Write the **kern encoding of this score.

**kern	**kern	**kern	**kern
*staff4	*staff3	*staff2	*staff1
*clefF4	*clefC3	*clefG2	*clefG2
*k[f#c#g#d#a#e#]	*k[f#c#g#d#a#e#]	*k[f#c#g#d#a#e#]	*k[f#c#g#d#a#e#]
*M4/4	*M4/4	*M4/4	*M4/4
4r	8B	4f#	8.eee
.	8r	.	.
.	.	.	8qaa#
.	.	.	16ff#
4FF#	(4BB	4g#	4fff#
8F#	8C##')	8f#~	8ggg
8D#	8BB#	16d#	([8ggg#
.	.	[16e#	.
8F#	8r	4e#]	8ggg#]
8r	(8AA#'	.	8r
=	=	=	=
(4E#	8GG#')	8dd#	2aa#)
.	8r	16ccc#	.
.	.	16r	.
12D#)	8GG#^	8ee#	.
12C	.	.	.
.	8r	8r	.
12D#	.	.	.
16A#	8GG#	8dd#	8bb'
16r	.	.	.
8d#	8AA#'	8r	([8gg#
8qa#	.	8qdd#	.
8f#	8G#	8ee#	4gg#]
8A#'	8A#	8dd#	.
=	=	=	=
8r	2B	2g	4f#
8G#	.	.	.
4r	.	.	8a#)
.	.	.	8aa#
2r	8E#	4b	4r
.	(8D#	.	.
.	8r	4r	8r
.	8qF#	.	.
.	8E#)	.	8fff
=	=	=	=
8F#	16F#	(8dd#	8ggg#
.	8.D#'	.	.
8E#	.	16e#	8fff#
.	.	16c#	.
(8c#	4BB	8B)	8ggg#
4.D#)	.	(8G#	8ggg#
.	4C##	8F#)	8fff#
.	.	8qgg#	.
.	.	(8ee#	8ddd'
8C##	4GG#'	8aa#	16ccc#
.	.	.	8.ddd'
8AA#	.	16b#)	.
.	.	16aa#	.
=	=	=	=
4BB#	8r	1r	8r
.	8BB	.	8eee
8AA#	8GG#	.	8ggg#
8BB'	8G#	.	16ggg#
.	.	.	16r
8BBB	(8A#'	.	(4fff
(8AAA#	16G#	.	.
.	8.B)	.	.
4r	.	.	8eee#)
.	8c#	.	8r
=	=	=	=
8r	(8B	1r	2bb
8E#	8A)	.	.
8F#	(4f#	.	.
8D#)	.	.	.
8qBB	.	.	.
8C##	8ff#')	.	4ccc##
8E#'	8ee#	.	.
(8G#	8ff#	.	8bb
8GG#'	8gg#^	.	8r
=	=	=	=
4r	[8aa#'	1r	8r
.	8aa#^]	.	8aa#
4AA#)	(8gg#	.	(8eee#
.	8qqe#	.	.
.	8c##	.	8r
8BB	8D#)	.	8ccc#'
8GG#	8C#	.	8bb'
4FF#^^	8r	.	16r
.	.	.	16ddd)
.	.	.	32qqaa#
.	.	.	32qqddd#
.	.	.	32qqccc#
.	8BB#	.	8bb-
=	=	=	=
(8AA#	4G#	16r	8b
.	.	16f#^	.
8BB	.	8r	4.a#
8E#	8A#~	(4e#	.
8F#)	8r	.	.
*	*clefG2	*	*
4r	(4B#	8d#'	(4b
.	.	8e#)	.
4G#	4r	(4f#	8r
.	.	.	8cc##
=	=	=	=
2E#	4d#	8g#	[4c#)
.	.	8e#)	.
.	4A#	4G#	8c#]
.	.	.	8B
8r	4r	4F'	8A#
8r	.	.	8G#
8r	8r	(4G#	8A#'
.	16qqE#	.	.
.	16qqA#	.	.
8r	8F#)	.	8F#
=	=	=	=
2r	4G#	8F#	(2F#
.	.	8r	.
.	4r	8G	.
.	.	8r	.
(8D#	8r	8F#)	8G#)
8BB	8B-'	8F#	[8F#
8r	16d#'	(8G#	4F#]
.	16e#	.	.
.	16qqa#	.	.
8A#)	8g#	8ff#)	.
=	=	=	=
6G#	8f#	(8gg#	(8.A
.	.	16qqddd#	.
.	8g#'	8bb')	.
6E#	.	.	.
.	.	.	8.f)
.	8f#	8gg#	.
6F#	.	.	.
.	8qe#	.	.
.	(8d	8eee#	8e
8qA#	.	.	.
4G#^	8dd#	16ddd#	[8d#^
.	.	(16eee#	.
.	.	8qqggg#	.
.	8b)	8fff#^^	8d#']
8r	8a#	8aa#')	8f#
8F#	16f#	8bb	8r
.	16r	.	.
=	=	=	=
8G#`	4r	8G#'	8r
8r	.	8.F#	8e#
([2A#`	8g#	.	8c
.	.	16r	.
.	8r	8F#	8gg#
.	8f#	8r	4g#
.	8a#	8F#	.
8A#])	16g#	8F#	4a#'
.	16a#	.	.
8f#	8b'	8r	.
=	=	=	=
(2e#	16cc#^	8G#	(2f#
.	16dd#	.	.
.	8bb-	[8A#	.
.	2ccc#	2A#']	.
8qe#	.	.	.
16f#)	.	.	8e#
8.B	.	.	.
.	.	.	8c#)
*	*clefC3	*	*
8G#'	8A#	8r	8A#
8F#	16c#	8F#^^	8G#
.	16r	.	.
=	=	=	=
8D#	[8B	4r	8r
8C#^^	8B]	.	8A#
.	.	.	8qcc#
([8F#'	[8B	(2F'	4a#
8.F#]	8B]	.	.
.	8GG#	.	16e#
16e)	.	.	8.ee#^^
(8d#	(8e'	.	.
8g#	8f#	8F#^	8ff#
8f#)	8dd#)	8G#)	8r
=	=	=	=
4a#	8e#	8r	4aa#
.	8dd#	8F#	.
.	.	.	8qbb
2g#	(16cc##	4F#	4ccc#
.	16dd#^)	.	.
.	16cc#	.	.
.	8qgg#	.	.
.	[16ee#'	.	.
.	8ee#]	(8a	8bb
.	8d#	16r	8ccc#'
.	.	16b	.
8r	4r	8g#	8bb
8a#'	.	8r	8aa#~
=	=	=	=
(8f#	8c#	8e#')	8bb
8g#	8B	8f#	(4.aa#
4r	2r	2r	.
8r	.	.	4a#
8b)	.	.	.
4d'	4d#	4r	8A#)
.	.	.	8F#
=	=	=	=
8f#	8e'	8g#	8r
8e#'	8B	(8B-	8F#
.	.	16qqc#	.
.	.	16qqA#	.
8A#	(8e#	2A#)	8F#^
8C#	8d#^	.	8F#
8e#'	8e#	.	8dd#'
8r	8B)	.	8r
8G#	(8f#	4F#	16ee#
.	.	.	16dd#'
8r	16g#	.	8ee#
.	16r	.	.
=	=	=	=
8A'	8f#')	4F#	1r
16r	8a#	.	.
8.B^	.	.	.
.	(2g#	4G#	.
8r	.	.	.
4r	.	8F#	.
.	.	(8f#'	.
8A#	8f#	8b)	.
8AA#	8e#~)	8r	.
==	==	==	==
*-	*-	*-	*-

• Given request: How many lines of the records above contain the string "kern"? Case counts. Reply with the number alone.

• Solution to the problem: 2